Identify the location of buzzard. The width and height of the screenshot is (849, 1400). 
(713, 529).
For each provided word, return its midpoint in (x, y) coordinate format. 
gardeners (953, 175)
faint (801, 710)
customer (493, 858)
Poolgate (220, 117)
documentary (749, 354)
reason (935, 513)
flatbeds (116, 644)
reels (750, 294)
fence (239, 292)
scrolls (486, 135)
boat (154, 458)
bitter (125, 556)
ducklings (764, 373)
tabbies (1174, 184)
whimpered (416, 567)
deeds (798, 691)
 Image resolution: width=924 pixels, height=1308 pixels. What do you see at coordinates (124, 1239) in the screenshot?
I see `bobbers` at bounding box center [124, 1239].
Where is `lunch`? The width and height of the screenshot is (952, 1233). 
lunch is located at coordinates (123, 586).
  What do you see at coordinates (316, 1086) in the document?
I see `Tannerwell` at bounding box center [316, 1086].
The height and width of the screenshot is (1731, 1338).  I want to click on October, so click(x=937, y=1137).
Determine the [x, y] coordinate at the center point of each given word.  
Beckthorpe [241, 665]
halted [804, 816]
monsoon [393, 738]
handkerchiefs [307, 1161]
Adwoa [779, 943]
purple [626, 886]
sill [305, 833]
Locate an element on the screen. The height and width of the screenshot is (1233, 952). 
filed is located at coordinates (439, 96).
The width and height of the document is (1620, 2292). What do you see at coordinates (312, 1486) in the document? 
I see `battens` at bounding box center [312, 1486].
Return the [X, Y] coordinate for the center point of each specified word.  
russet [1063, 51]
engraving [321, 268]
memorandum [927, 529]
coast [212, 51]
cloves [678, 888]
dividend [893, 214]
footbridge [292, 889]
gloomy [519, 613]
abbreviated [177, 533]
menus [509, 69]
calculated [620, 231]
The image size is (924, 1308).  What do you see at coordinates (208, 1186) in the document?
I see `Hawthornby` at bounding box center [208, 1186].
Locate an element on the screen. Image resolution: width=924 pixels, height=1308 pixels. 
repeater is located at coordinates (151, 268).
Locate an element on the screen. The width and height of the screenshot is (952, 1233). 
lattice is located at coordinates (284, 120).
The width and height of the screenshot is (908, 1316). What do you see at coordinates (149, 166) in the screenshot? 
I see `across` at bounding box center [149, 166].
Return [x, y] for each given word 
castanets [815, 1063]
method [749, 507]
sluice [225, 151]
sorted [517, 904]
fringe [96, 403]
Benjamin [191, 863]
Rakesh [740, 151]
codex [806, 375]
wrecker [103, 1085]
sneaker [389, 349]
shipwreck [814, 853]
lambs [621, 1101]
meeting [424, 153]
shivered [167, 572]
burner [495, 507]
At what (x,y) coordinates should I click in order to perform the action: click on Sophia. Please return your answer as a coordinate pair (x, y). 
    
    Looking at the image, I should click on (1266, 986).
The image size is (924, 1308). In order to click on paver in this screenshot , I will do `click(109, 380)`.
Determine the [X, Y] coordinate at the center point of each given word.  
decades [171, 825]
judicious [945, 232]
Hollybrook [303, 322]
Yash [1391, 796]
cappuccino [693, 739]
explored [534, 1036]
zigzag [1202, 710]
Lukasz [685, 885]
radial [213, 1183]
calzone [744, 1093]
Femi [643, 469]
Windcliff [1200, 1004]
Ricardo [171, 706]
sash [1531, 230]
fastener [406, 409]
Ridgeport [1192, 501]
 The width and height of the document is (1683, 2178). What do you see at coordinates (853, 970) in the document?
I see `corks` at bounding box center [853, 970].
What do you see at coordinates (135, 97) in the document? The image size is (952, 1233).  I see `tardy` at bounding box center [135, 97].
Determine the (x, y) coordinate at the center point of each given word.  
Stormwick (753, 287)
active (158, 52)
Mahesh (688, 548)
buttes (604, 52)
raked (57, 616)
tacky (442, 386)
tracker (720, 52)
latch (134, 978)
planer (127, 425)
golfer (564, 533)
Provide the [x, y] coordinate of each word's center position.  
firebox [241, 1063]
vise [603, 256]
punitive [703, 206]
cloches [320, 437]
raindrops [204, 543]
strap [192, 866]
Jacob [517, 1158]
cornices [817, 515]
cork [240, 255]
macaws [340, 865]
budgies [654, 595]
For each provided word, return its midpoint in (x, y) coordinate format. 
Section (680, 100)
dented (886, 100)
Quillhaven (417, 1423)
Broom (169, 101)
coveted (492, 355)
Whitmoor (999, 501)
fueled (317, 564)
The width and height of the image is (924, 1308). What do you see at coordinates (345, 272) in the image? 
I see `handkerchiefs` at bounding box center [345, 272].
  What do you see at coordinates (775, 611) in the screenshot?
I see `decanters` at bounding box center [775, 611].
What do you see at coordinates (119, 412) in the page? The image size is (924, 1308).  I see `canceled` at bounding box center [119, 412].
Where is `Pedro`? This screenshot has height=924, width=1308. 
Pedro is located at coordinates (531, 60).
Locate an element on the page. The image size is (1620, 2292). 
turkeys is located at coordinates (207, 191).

════════════════

## Set exercise
Print all of the data above again, word for word, with nothing added or changed.

## The result
Identify the location of buzzard. The width and height of the screenshot is (849, 1400). 
(713, 529).
For each provided word, return its midpoint in (x, y) coordinate format. 
gardeners (953, 175)
faint (801, 710)
customer (493, 858)
Poolgate (220, 117)
documentary (749, 354)
reason (935, 513)
flatbeds (116, 644)
reels (750, 294)
fence (239, 292)
scrolls (486, 135)
boat (154, 458)
bitter (125, 556)
ducklings (764, 373)
tabbies (1174, 184)
whimpered (416, 567)
deeds (798, 691)
 Image resolution: width=924 pixels, height=1308 pixels. What do you see at coordinates (124, 1239) in the screenshot?
I see `bobbers` at bounding box center [124, 1239].
Where is `lunch`? The width and height of the screenshot is (952, 1233). 
lunch is located at coordinates (123, 586).
  What do you see at coordinates (316, 1086) in the document?
I see `Tannerwell` at bounding box center [316, 1086].
The height and width of the screenshot is (1731, 1338).  I want to click on October, so click(x=937, y=1137).
Determine the [x, y] coordinate at the center point of each given word.  
Beckthorpe [241, 665]
halted [804, 816]
monsoon [393, 738]
handkerchiefs [307, 1161]
Adwoa [779, 943]
purple [626, 886]
sill [305, 833]
Locate an element on the screen. The height and width of the screenshot is (1233, 952). 
filed is located at coordinates (439, 96).
The width and height of the document is (1620, 2292). What do you see at coordinates (312, 1486) in the document? 
I see `battens` at bounding box center [312, 1486].
Return the [X, Y] coordinate for the center point of each specified word.  
russet [1063, 51]
engraving [321, 268]
memorandum [927, 529]
coast [212, 51]
cloves [678, 888]
dividend [893, 214]
footbridge [292, 889]
gloomy [519, 613]
abbreviated [177, 533]
menus [509, 69]
calculated [620, 231]
The image size is (924, 1308).  What do you see at coordinates (208, 1186) in the document?
I see `Hawthornby` at bounding box center [208, 1186].
Locate an element on the screen. Image resolution: width=924 pixels, height=1308 pixels. 
repeater is located at coordinates (151, 268).
Locate an element on the screen. The width and height of the screenshot is (952, 1233). 
lattice is located at coordinates (284, 120).
The width and height of the screenshot is (908, 1316). What do you see at coordinates (149, 166) in the screenshot? 
I see `across` at bounding box center [149, 166].
Return [x, y] for each given word 
castanets [815, 1063]
method [749, 507]
sluice [225, 151]
sorted [517, 904]
fringe [96, 403]
Benjamin [191, 863]
Rakesh [740, 151]
codex [806, 375]
wrecker [103, 1085]
sneaker [389, 349]
shipwreck [814, 853]
lambs [621, 1101]
meeting [424, 153]
shivered [167, 572]
burner [495, 507]
At what (x,y) coordinates should I click in order to perform the action: click on Sophia. Please return your answer as a coordinate pair (x, y). 
    
    Looking at the image, I should click on (1266, 986).
The image size is (924, 1308). In order to click on paver in this screenshot , I will do `click(109, 380)`.
Determine the [X, Y] coordinate at the center point of each given word.  
decades [171, 825]
judicious [945, 232]
Hollybrook [303, 322]
Yash [1391, 796]
cappuccino [693, 739]
explored [534, 1036]
zigzag [1202, 710]
Lukasz [685, 885]
radial [213, 1183]
calzone [744, 1093]
Femi [643, 469]
Windcliff [1200, 1004]
Ricardo [171, 706]
sash [1531, 230]
fastener [406, 409]
Ridgeport [1192, 501]
 The width and height of the document is (1683, 2178). What do you see at coordinates (853, 970) in the document?
I see `corks` at bounding box center [853, 970].
What do you see at coordinates (135, 97) in the document? The image size is (952, 1233).  I see `tardy` at bounding box center [135, 97].
Determine the (x, y) coordinate at the center point of each given word.  
Stormwick (753, 287)
active (158, 52)
Mahesh (688, 548)
buttes (604, 52)
raked (57, 616)
tacky (442, 386)
tracker (720, 52)
latch (134, 978)
planer (127, 425)
golfer (564, 533)
Provide the [x, y] coordinate of each word's center position.  
firebox [241, 1063]
vise [603, 256]
punitive [703, 206]
cloches [320, 437]
raindrops [204, 543]
strap [192, 866]
Jacob [517, 1158]
cornices [817, 515]
cork [240, 255]
macaws [340, 865]
budgies [654, 595]
For each provided word, return its midpoint in (x, y) coordinate format. 
Section (680, 100)
dented (886, 100)
Quillhaven (417, 1423)
Broom (169, 101)
coveted (492, 355)
Whitmoor (999, 501)
fueled (317, 564)
The width and height of the image is (924, 1308). What do you see at coordinates (345, 272) in the image? 
I see `handkerchiefs` at bounding box center [345, 272].
  What do you see at coordinates (775, 611) in the screenshot?
I see `decanters` at bounding box center [775, 611].
What do you see at coordinates (119, 412) in the page? The image size is (924, 1308).  I see `canceled` at bounding box center [119, 412].
Where is `Pedro`? This screenshot has height=924, width=1308. 
Pedro is located at coordinates (531, 60).
Locate an element on the page. The image size is (1620, 2292). 
turkeys is located at coordinates (207, 191).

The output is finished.